### To do
How many lines in the items below contain the string "kern"? Matching is case-sensitive, and the reply should be only the number.

Items in a dataset:
(begin)

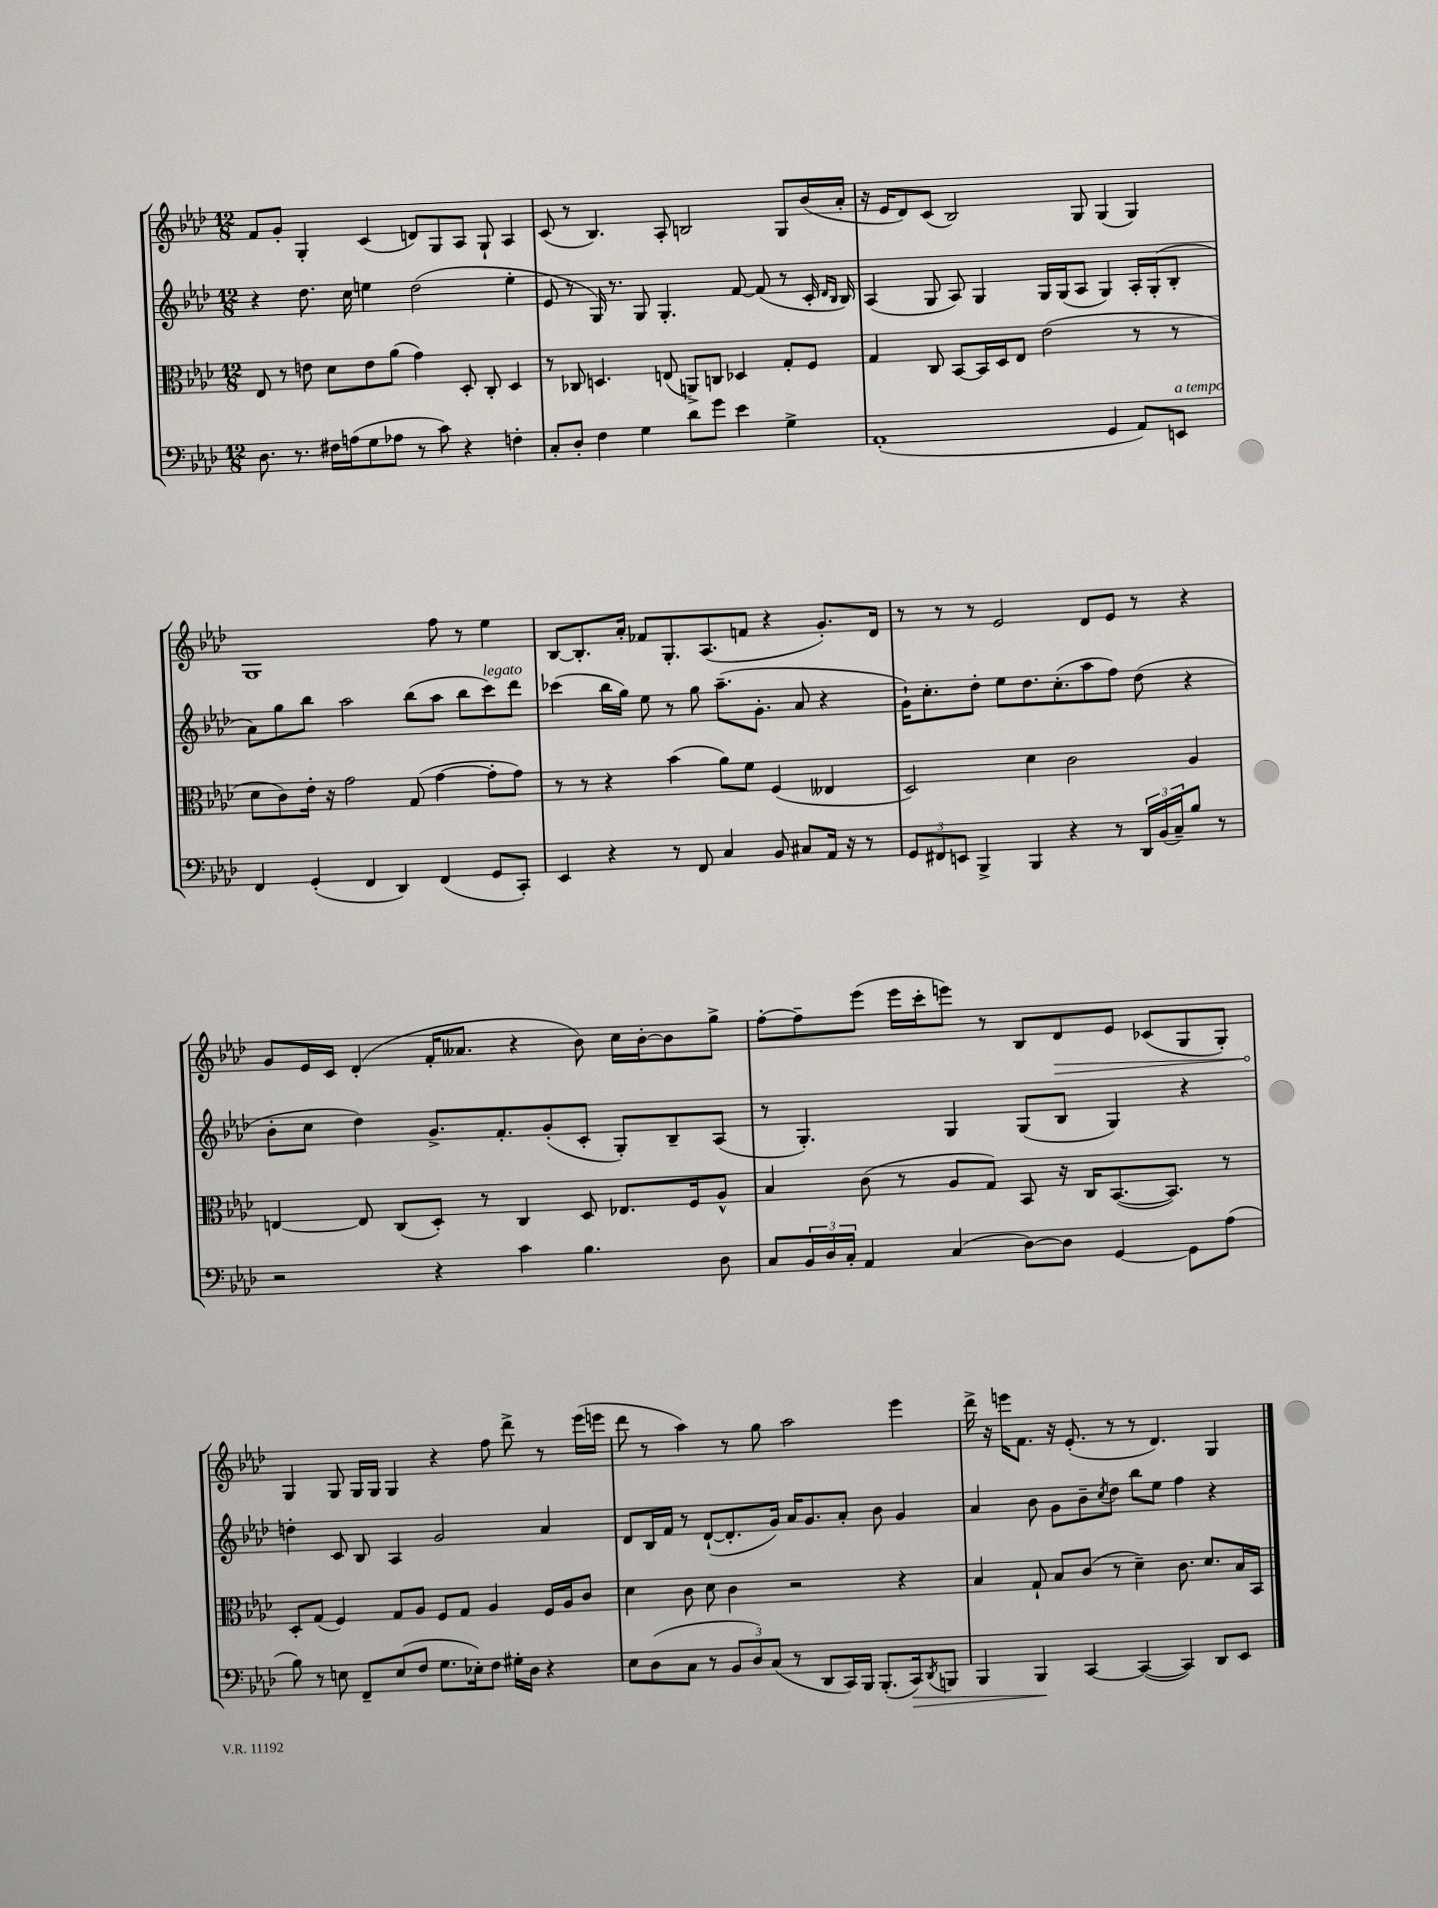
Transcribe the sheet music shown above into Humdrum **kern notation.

**kern	**kern	**kern	**kern
*staff4	*staff3	*staff2	*staff1
*clefF4	*clefC3	*clefG2	*clefG2
*k[b-e-a-d-]	*k[b-e-a-d-]	*k[b-e-a-d-]	*k[b-e-a-d-]
*M12/8	*M12/8	*M12/8	*M12/8
8.D-	8E-	4r	8f
.	8r	.	8g'
8.r	.	.	.
.	8e	8.dd-	4G'
16F#	8d-	.	.
(16A	.	16cc	.
8G	8e	4ee	(4c
8A-	(8a-	.	.
8r	4g)	(2dd-	8d)
8c)	.	.	8G
4r	8D-'	.	8A-
.	8C'	.	8G`
4F'	4D-	4ee'	4A-
=	=	=	=
8C'	8r	8e-	(8c
8D-'	8C-	8r	8r
4F	4.D	16G)	4.B-)
.	.	8.r	.
4G	.	8G	.
.	(8E	4.G'	8A-'
8d-	8AA^)	.	2B
8g	8C	.	.
4e-	4D-	[8f	.
.	.	(8f]	.
4G^	8G'	8r	8G
.	8F	16c'	(16b-
.	.	16qqd-	.
.	.	16qqB-	.
.	.	16B-)	16a-'
=	=	=	=
(1AA-'	4G	(4A-	16r
.	.	.	16e-
.	.	.	8d-)
.	8C	8G	(8c
.	[8BB-	8A-)	2B-)
.	16BB-]	4G	.
.	16D-	.	.
.	8E-	.	.
.	(2e-	16G	.
.	.	(16G	.
.	.	8A-	8G
4GG	.	4G)	(4G
8AA-)	8r	16A-'	4G)
.	.	(16G'	.
8EE	8r	8B-'	.
=	=	=	=
4FF	8d-	8a-)	1G
.	8c)	8gg	.
(4GG'	16e-'	8bb-	.
.	16r	.	.
.	2g	2aa-	.
4FF	.	.	.
4DD-)	.	.	.
.	(8G	(8bb-	.
(4FF	[4g	8aa-	8ff
.	.	8bb-	8r
8GG	8g']	8ccc)	4ee-
8CC')	8g)	8ddd-	.
=	=	=	=
4EE-	8r	(4ccc-	[8B-
.	8r	.	8.B-']
4r	4r	16bb-	.
.	.	16gg)	16a-'
.	.	8ee-	8f-
8r	(4b-	8r	8.G'
8FF	.	8gg	.
.	.	.	(8.A-
4C	8a-)	(8.aa-~	.
.	8f	.	8f
.	.	8.g'	.
8BB-	(4F	.	4r
8C#	.	8a-	.
16AA-	4E--	4r	8.g')
16r	.	.	.
8r	.	.	.
.	.	.	16d-
=	=	=	=
12GG	2D-)	16g`)	8r
.	.	8.cc'	.
12FF#	.	.	.
.	.	.	8r
12EE	.	.	.
4BBB-^	.	8dd-'	8r
.	.	8ee-	2e-
4BBB-	4d-	8.dd-	.
.	.	(8.cc'	.
4r	2c	.	.
.	.	8aa-	8d-
8r	.	8ff)	8e-
24DD-	.	(8dd-	8r
(24BB-	.	.	.
24C~)	.	.	.
8B-	4A-	4r	4r
8r	.	.	.
=	=	=	=
2r	[4E	8b-'	8g
.	.	8cc	16e-
.	.	.	16c
.	8E]	4dd-)	(4d-'
.	(8C	.	.
4r	8D-')	8.g^	16f'
.	.	.	8.a--
.	8r	.	.
.	.	8.f'	.
4c	4C	.	4r
.	.	(8g'	.
4.B-	8D-	8c'	8b-)
.	8.E-	8G')	16cc
.	.	.	[16b-'
.	.	8B-~	8b-]
.	16F	.	.
8D-	8A-^^	(8A-	8gg^
=	=	=	=
8C	4B-	8r	[8ff'
24BB-	.	4.G')	8ff~]
24D-	.	.	.
24C'	.	.	.
4AA-	(8c	.	(8eee-
.	8r	.	16eee-
.	.	.	16ccc'
(4C	8A-	4G	8eee)
.	8G)	.	8r
[8D-)	8BB-	(8G	8B-
8D-]	16r	8B-	8d-
.	16C	.	.
[4GG	([8.BB-	4G)	8e-
.	.	.	(8c-
.	8.BB-])	.	.
8GG]	.	4r	8G
(8A-	8r	.	8G')
=	=	=	=
8B-)	8D-'	4dd'	4G
8r	(8G	.	.
8E	4F)	8c	8G
8FF~	.	8B-	16G
.	.	.	16G
(8E	8G	4A-	4G
8F	8A-	.	.
8.G	8F	2g	4r
.	8G	.	.
16E-')	.	.	.
8F	4A-	.	8ff
16G#'	.	.	8ddd-^
16D-	.	.	.
4r	16F	4a-	8r
.	16A-	.	.
.	8c	.	(16eee-
.	.	.	16eee
=	=	=	=
8E-	4d-	8d-	8ddd-
(8D-	.	16B-	8r
.	.	16f	.
8C	8c	8r	4aa-)
8r	8d-	([8d-`	.
12BB-	4c	8.d-']	8r
12D-)	.	.	.
.	.	.	8gg
(12C	.	.	.
.	.	16g)	.
8r	2r	16a-	2aa-
.	.	8.g	.
8DD-	.	.	.
16CC)	.	8a-'	.
16BBB-	.	.	.
(8.BBB-'	.	8b-	.
.	4r	4g	4eee-
16CC)	.	.	.
8qDD-	.	.	.
8BBB	.	.	.
=	=	=	=
4BBB-	4B-	4a-	16ddd-^
.	.	.	16r
.	.	.	16eee
.	.	.	8.f
4BBB-	8G`	8b-	.
.	8B-	8g	16r
.	.	.	(8.e-'
[4CC	(8c	8b-~	.
.	.	8qcc	.
.	8r	8dd-	8r
(4CC_	4d-~)	8bb-	8r
.	.	8ee-	4.d-)
4CC])	8.c	4ff	.
.	8.d-	.	.
8DD-	.	4r	4G
8EE-	16B-	.	.
.	16BB-	.	.
==	==	==	==
*-	*-	*-	*-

(end)

### Reply
2